Output all entries verbatim, dropping pictures.

** RECORDS SUPPLIED follows **

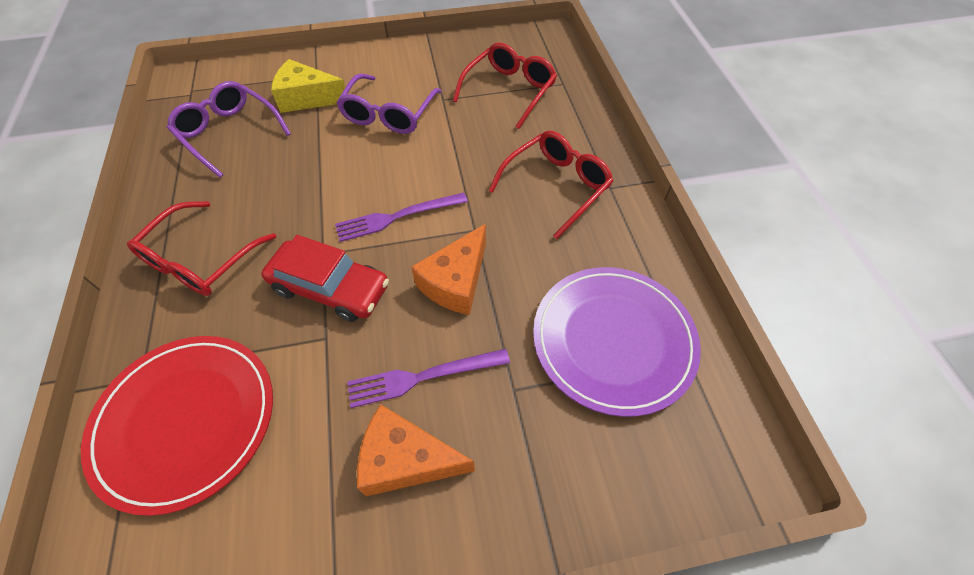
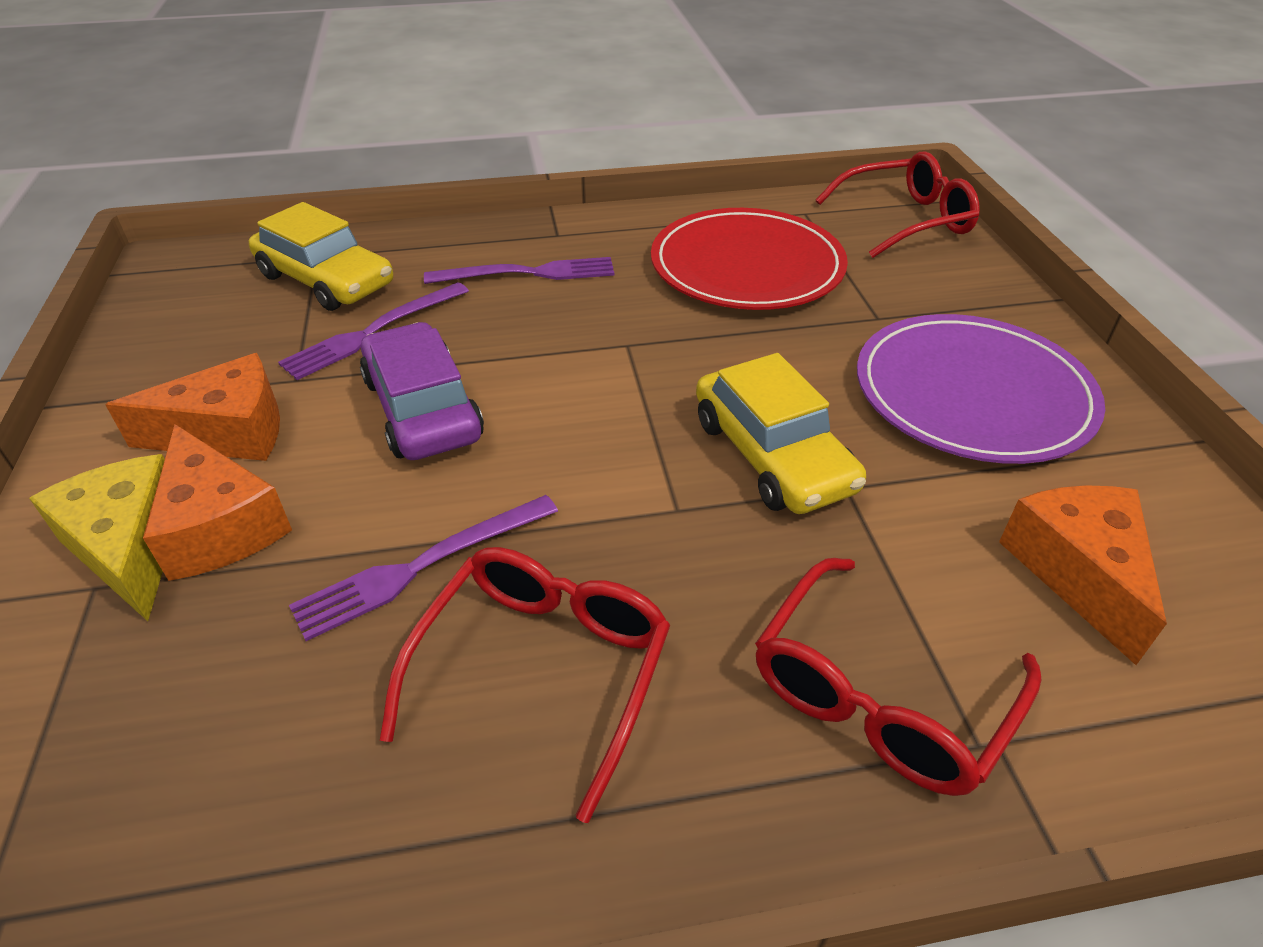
orange cheese: 2 -> 3
purple car: 0 -> 1
purple fork: 2 -> 3
purple glasses: 2 -> 0
red car: 1 -> 0
yellow car: 0 -> 2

** End of RECORDS SUPPLIED **

## WRITTEN ANSWER
orange cheese: 2 -> 3
purple car: 0 -> 1
purple fork: 2 -> 3
purple glasses: 2 -> 0
red car: 1 -> 0
yellow car: 0 -> 2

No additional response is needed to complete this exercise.